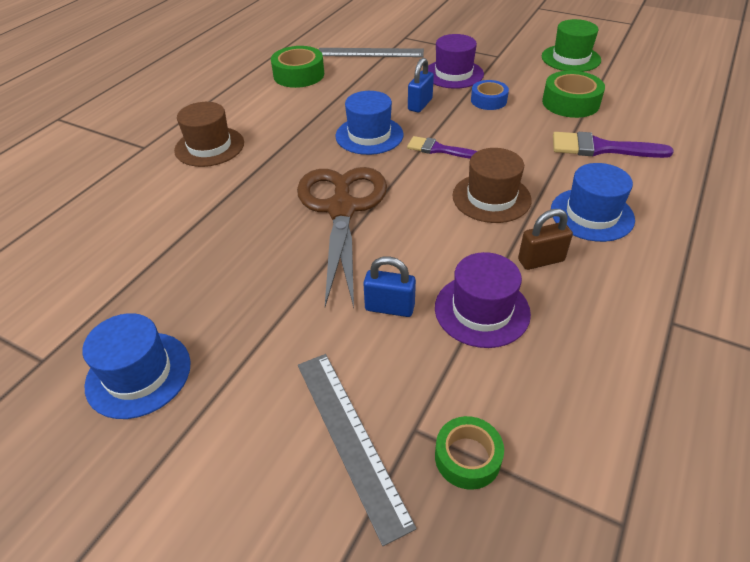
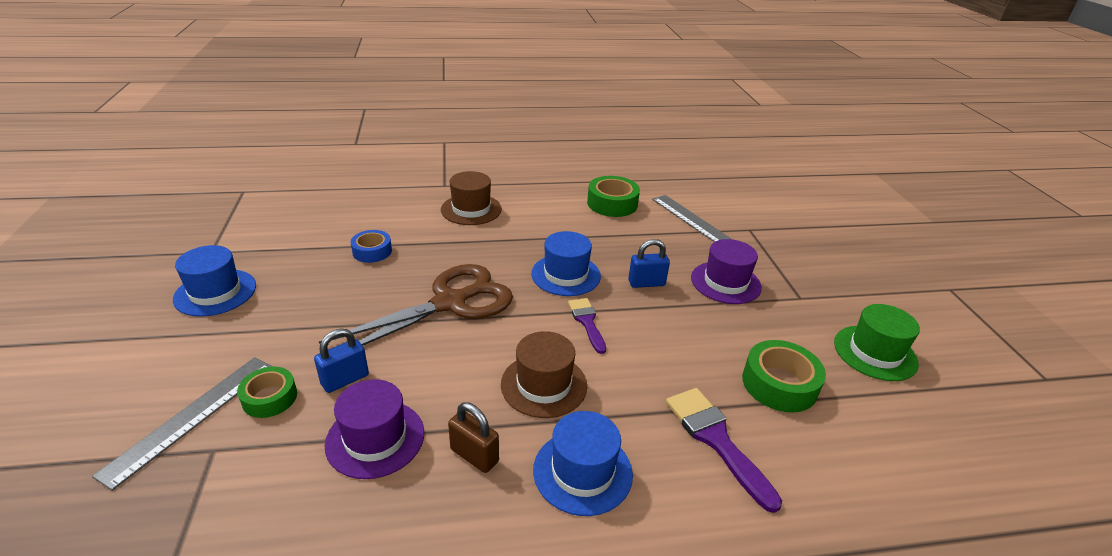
camera: 50 degrees right, 10 degrees down
(389, 307) = (345, 380): blue padlock -> blue padlock turned 75 degrees clockwise
(467, 457) = (193, 495): green tape -> green tape (270, 398)
(488, 100) = (707, 322): blue tape -> blue tape (372, 251)

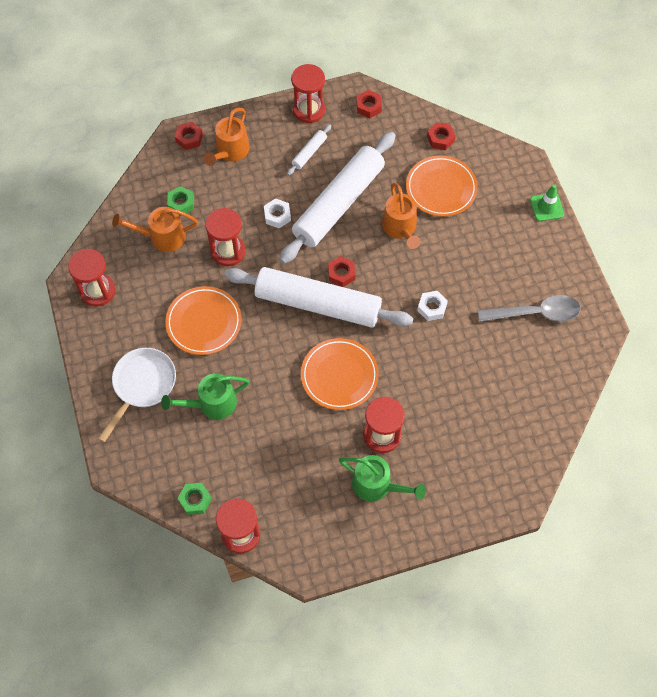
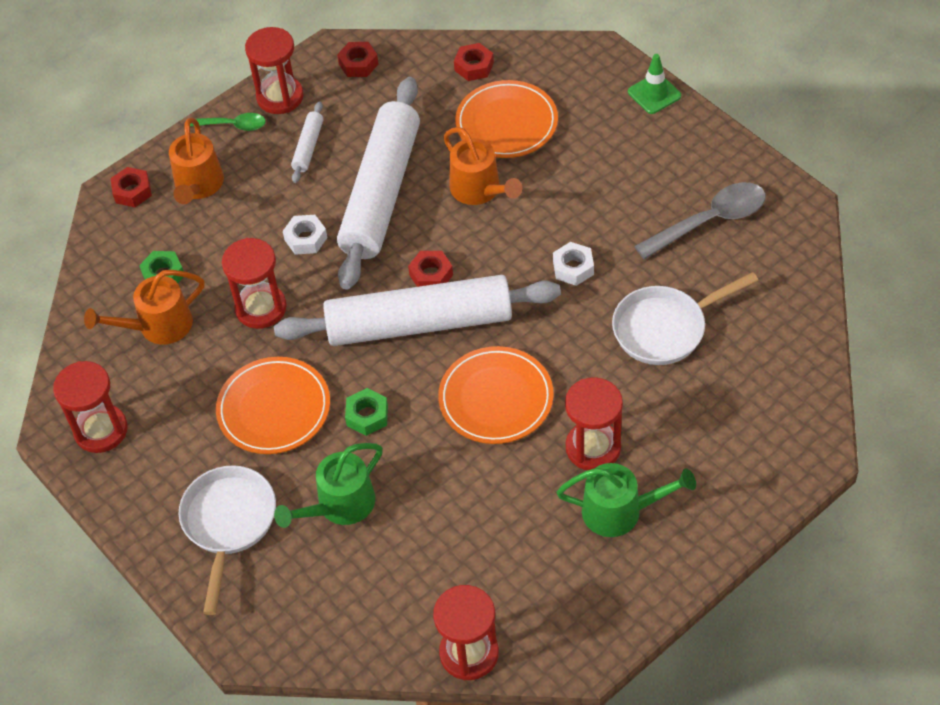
camera: 20 degrees left, 10 degrees down
(195, 500) = (381, 637): green nut -> green nut (367, 416)
(270, 118) = (232, 125): none -> green spoon
(468, 375) = (665, 328): none -> white pan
------------
*Exercise brief*: Please find all lines of the entries that hold the string "none" and copy them.

*Exercise result*:
(270, 118) = (232, 125): none -> green spoon
(468, 375) = (665, 328): none -> white pan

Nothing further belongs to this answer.